Copy the item below word for word and line for line, leaving out the picture.

=== ENTRIES SUPPLIED ===

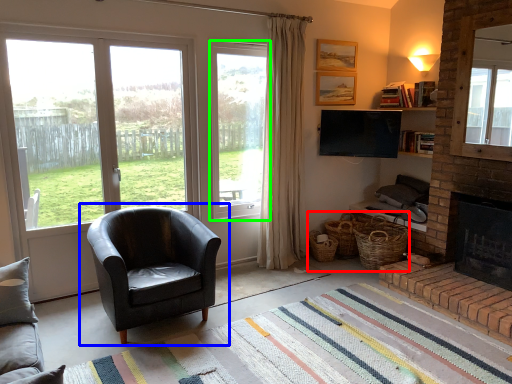
Question: Which object is positioned farthest from basket (highlighted by a red box)? Select from chair (highlighted by a blue box) and window (highlighted by a green box).

Choices:
 (A) chair
 (B) window

Answer: (A)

===

SOLUTION TO THE EXERCISE:
Question: Which object is positioned farthest from basket (highlighted by a red box)? Select from chair (highlighted by a blue box) and window (highlighted by a green box).

Choices:
 (A) chair
 (B) window

Answer: (A)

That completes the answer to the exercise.